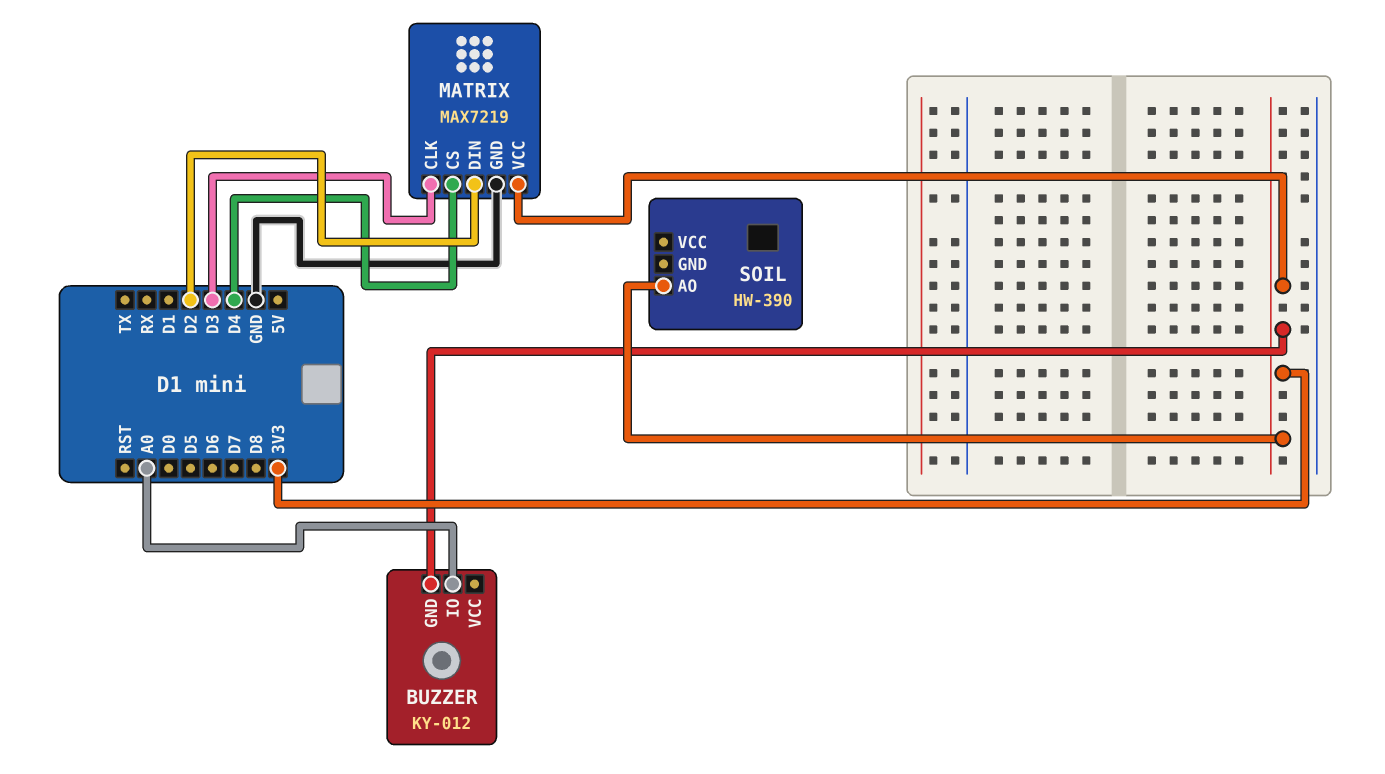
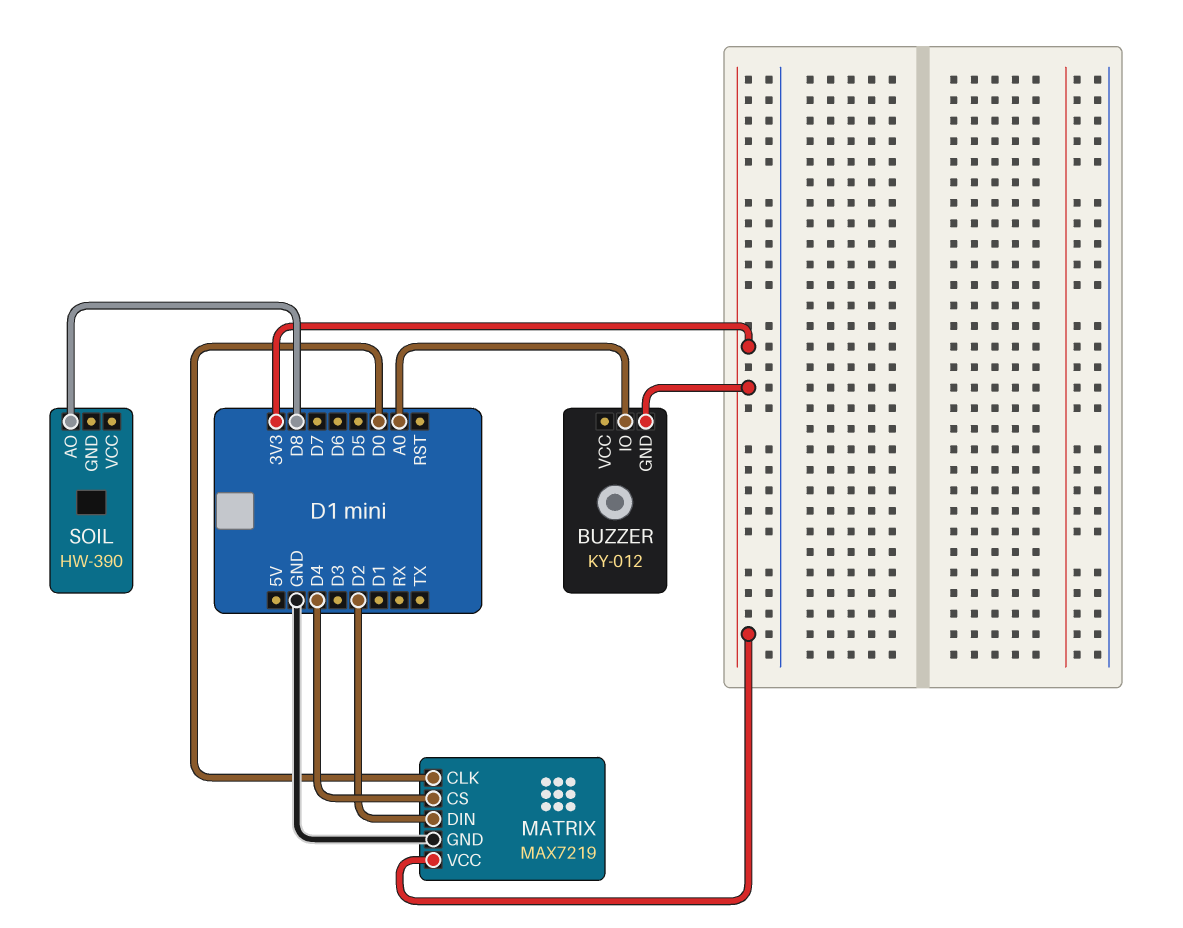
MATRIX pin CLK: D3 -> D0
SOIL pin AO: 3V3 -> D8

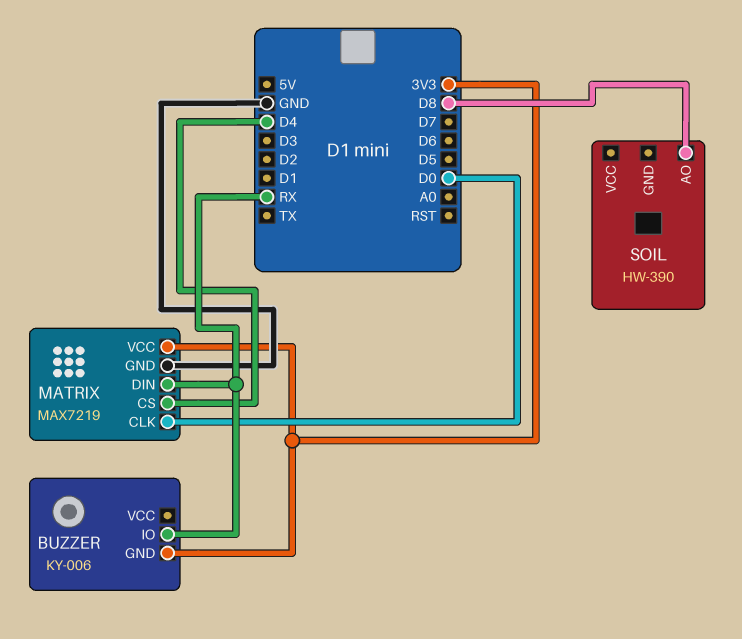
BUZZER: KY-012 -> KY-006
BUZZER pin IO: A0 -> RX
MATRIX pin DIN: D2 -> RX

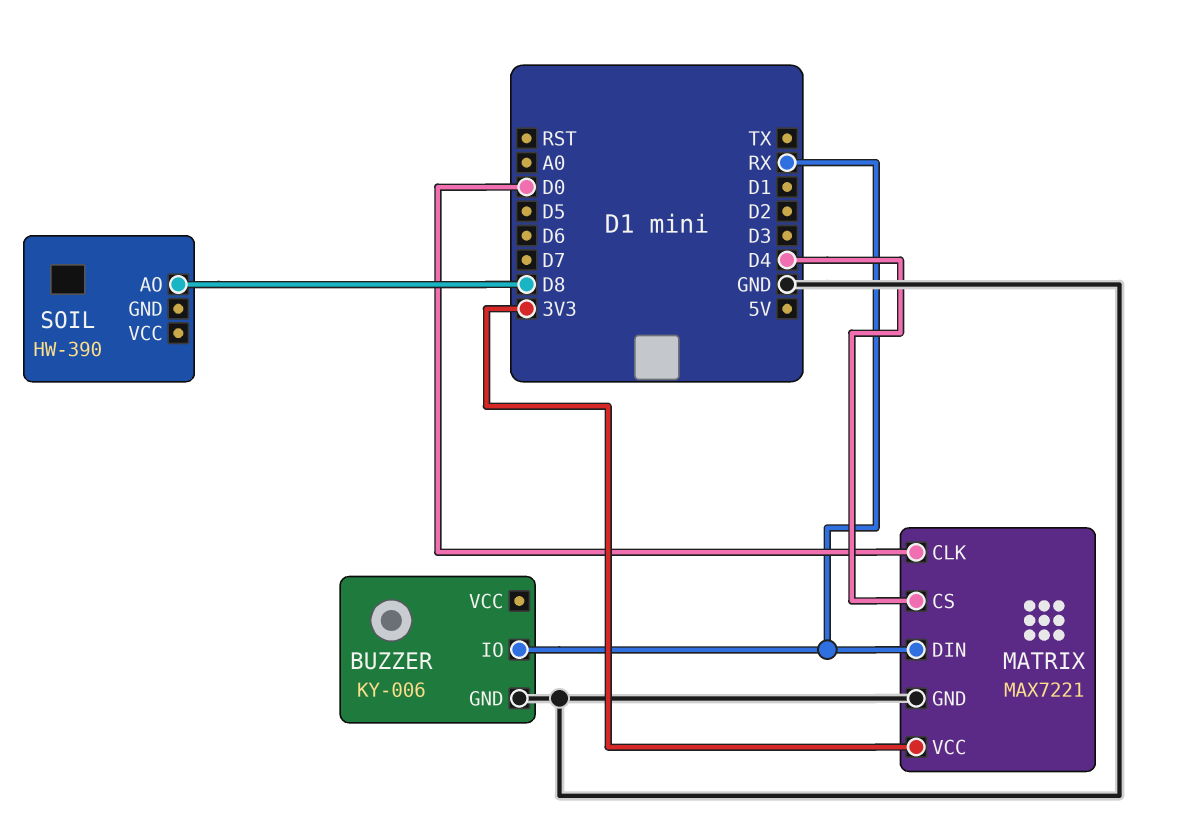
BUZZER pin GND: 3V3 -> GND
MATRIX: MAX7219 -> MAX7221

================

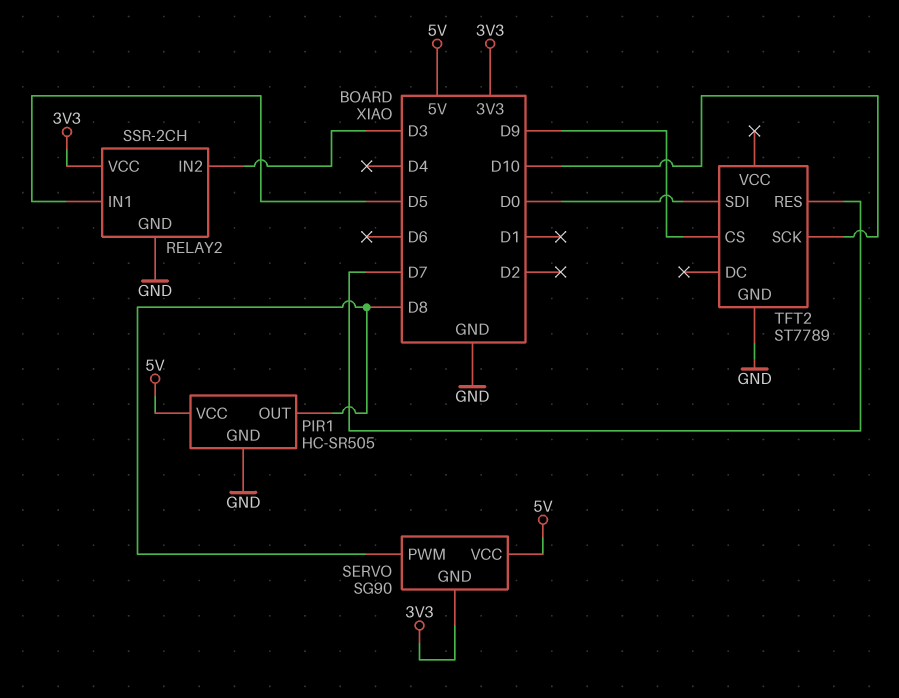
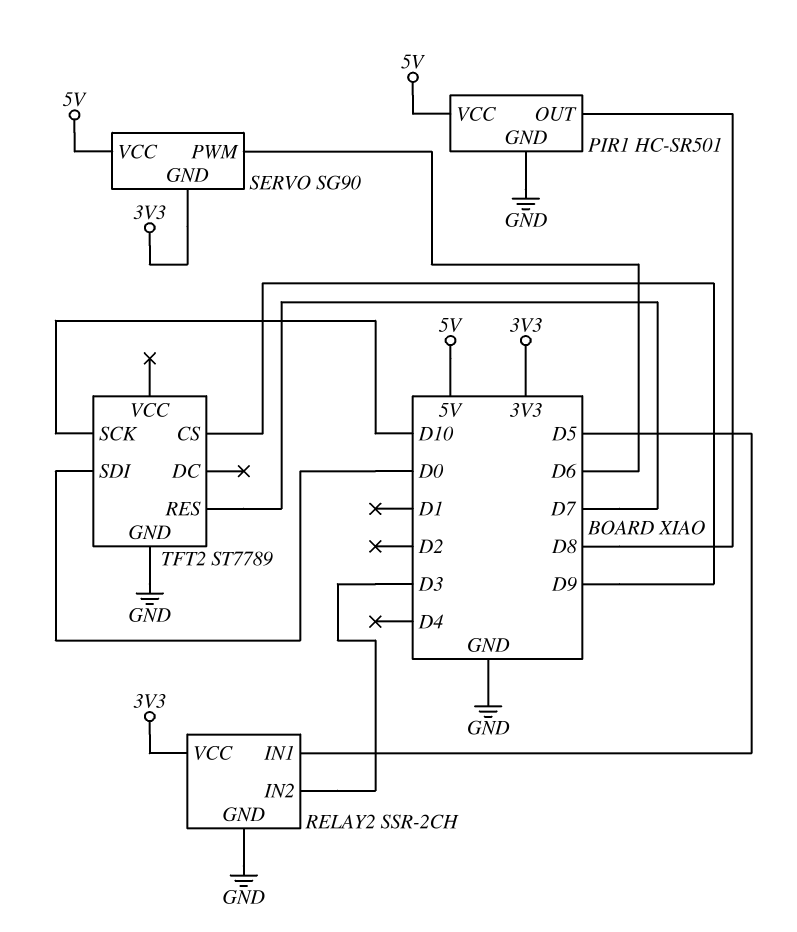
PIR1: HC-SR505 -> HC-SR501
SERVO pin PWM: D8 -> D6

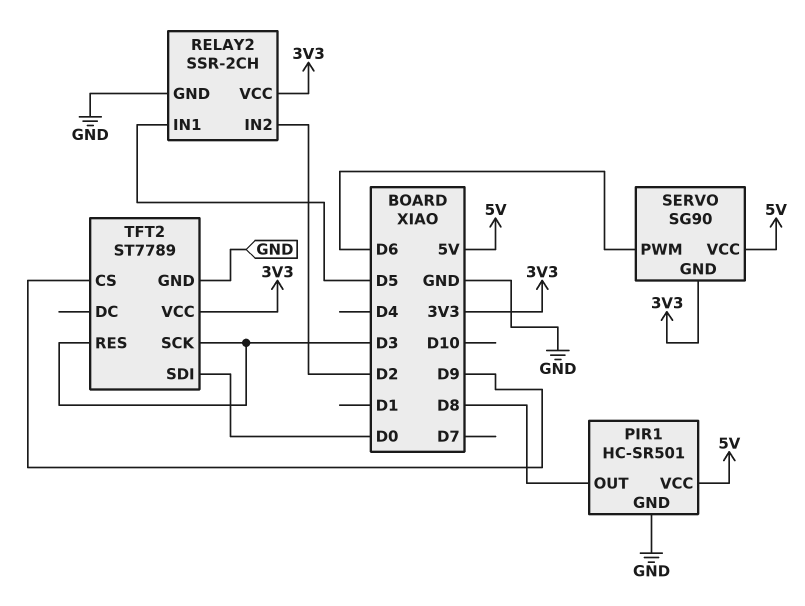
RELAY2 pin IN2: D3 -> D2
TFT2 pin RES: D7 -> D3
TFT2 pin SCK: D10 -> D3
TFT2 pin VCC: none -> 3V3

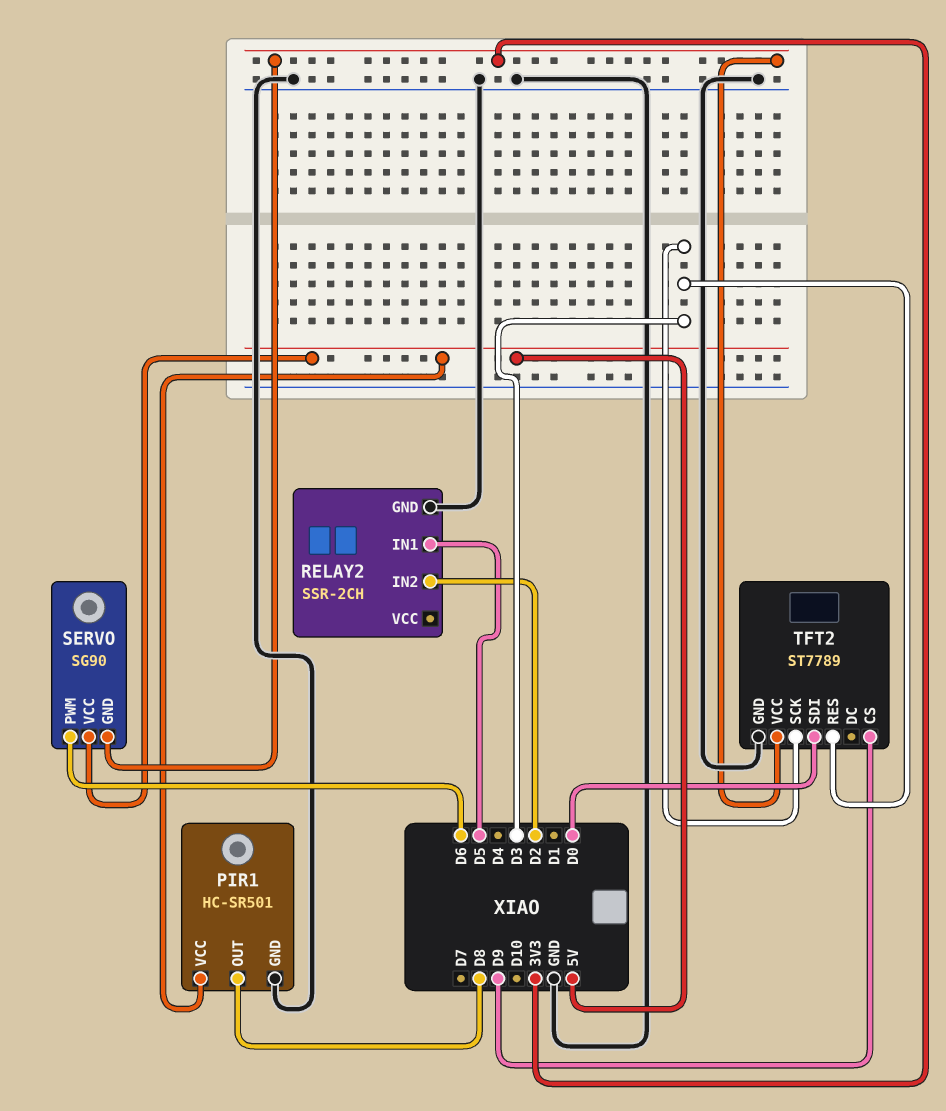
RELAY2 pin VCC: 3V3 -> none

================

Give back exactly the lines above from the one with "TFT2 pin SCK: D10 -> D3" through the one with "RELAY2 pin VCC: 3V3 -> none", both included. Pictures don't belong in the copy.

[Exercise response]
TFT2 pin SCK: D10 -> D3
TFT2 pin VCC: none -> 3V3

RELAY2 pin VCC: 3V3 -> none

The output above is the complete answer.